PROBLEM DESCRIPTION: Once you reach the line that holds "(548, 264) = (197, 341): none -> red capsule" in the listing below, output it and every line after it through the line that holds "(628, 439) = (305, 215): turquoise", word for word.

SOURCE MATERIAL:

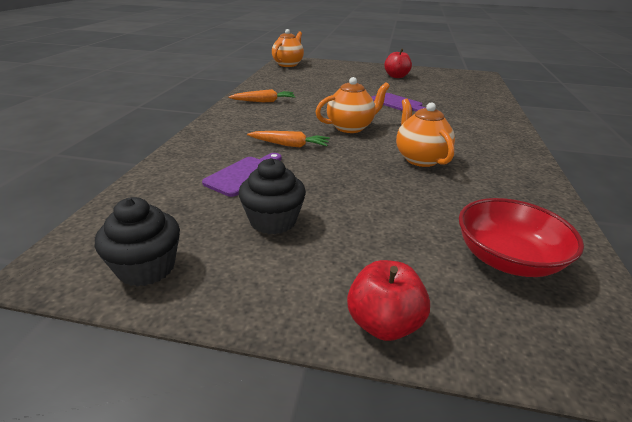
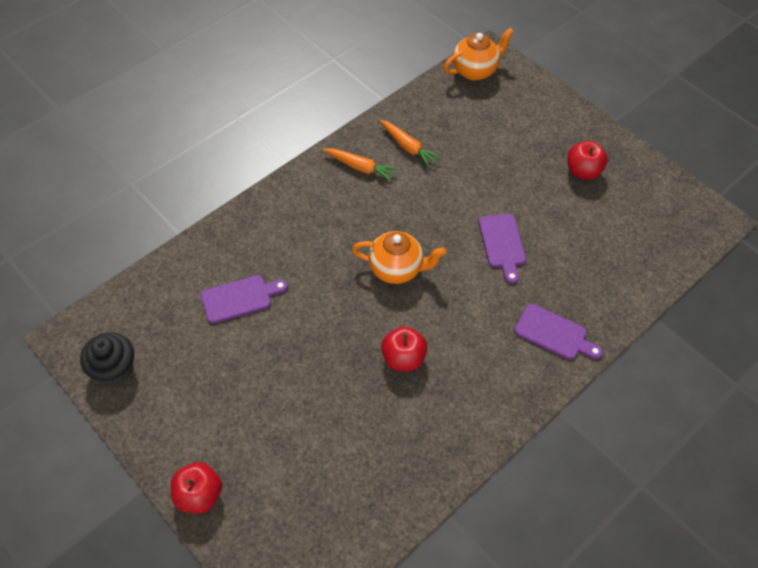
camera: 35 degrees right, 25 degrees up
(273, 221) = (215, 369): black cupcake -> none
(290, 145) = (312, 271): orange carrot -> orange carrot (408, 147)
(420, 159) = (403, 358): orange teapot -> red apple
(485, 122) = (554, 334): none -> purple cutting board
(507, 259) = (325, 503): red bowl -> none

--

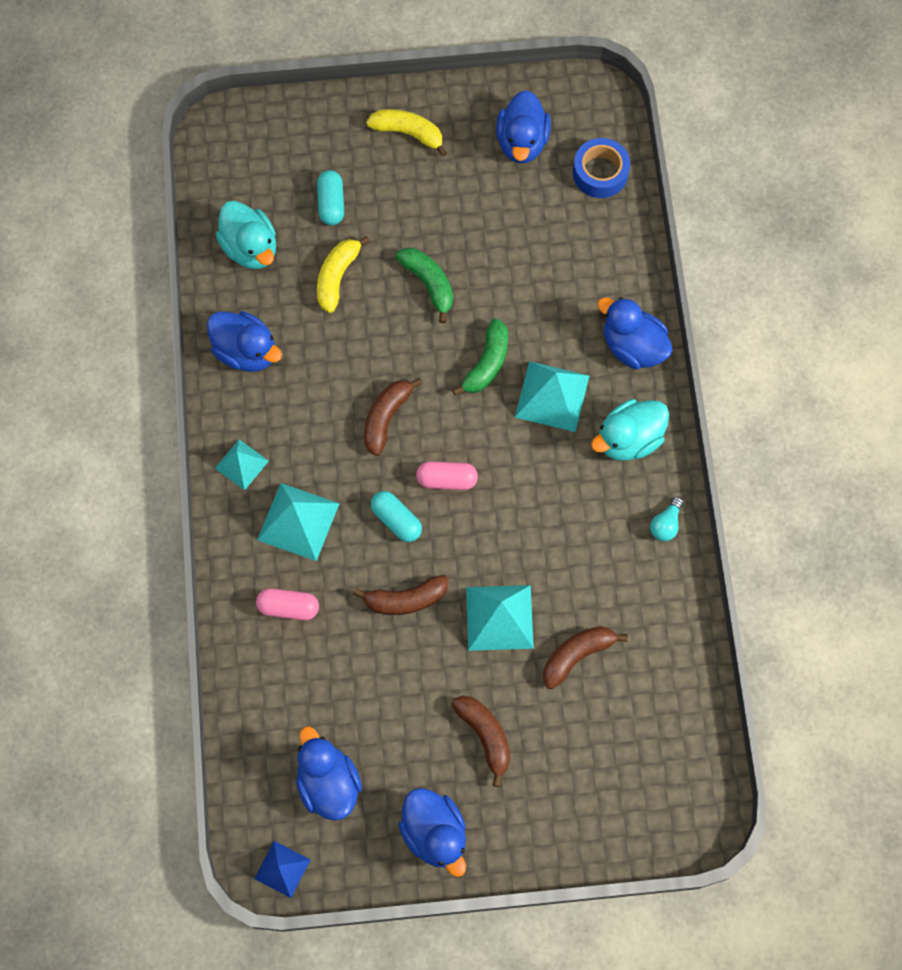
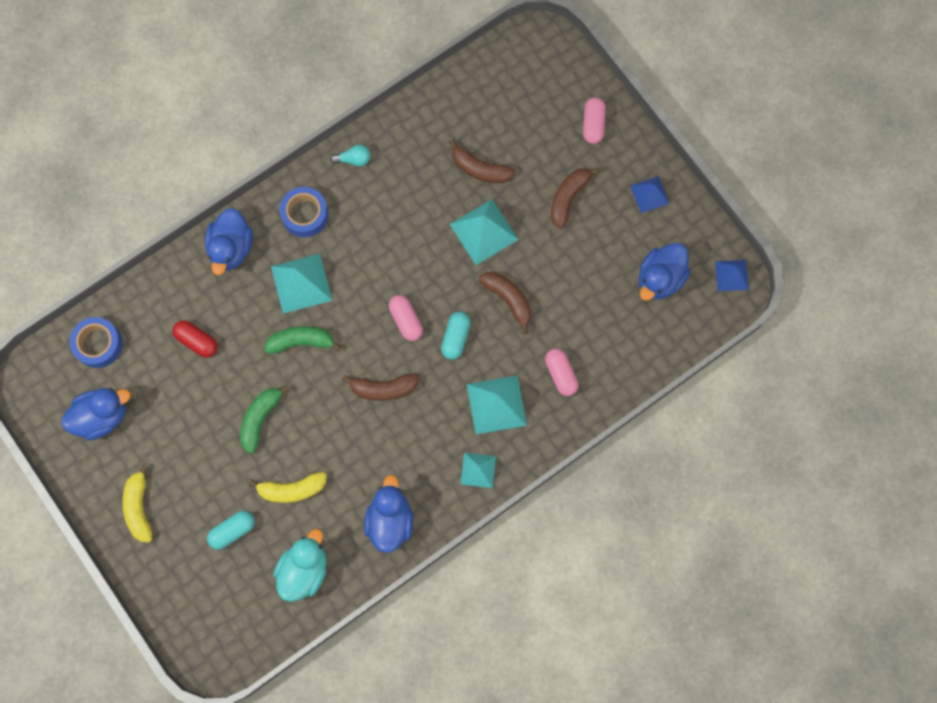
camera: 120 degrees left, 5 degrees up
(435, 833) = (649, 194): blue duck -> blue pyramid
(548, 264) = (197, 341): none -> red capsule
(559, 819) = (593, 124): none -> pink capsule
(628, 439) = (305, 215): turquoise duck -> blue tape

PROBLEM SOLUTION:
(548, 264) = (197, 341): none -> red capsule
(559, 819) = (593, 124): none -> pink capsule
(628, 439) = (305, 215): turquoise duck -> blue tape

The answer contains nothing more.